◆ **Exercise brief**:
Once you find the line that contains "The emerald screwdriver at 300, 405 appeared.", transcribe it and each line after it through the end of the listing, exactly as written.

◆ **Extracted material**:

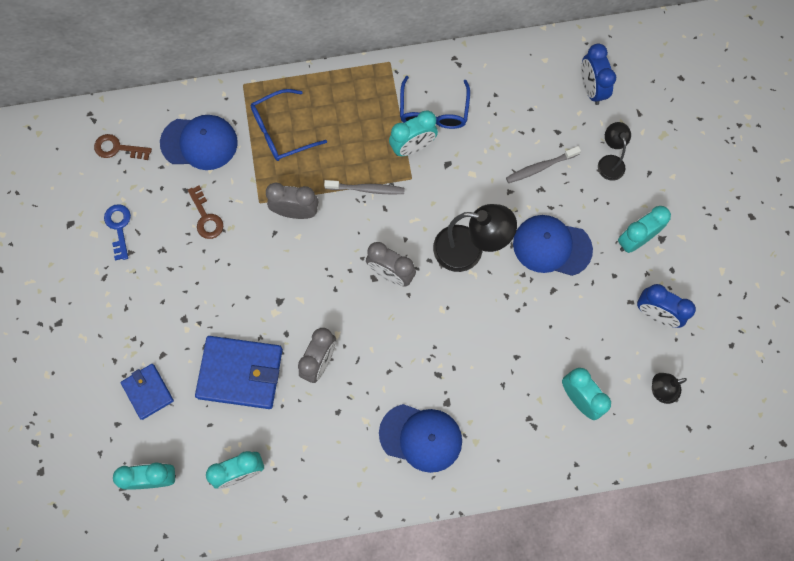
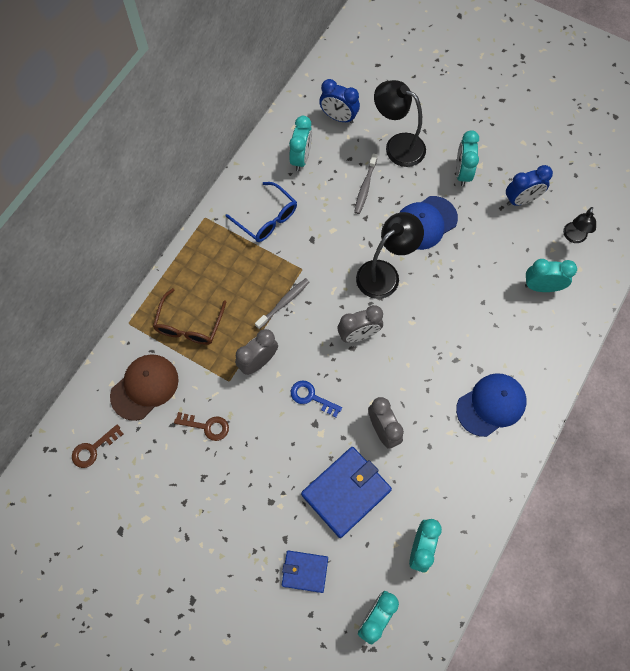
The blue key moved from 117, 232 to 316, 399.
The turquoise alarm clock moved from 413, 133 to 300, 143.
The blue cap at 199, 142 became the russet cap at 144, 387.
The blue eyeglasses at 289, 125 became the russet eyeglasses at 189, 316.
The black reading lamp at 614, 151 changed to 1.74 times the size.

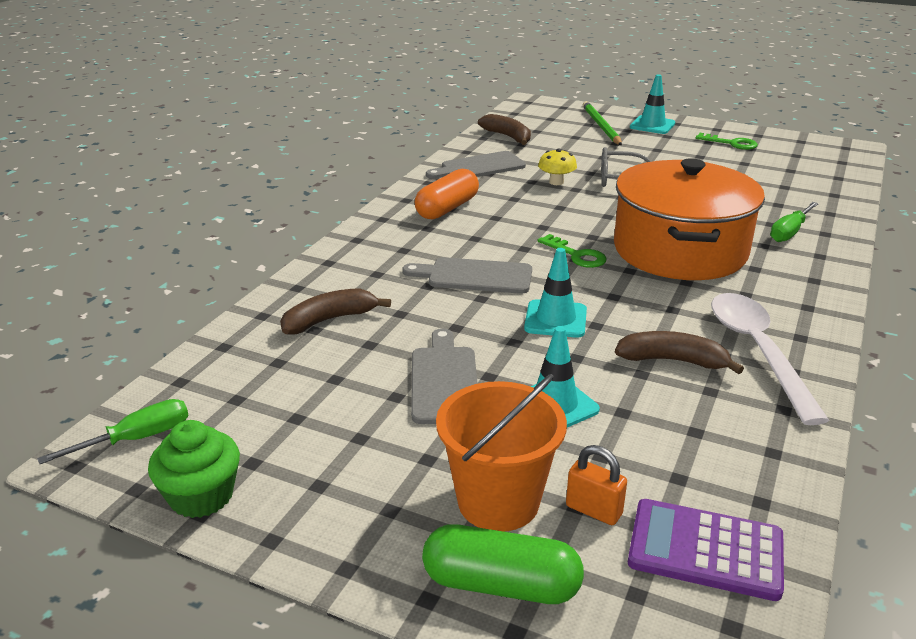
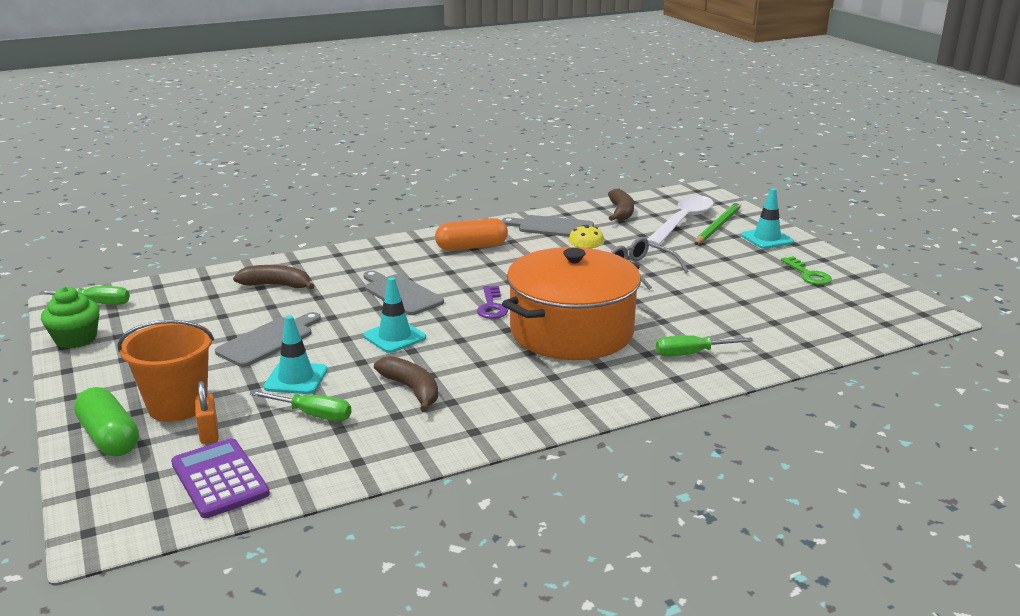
The emerald screwdriver at 300, 405 appeared.
The snow-white tablespoon moved from 770, 359 to 680, 220.
The emerald key at 572, 251 became the royal purple key at 492, 302.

◆ **Exercise answer**:
The emerald screwdriver at 300, 405 appeared.
The snow-white tablespoon moved from 770, 359 to 680, 220.
The emerald key at 572, 251 became the royal purple key at 492, 302.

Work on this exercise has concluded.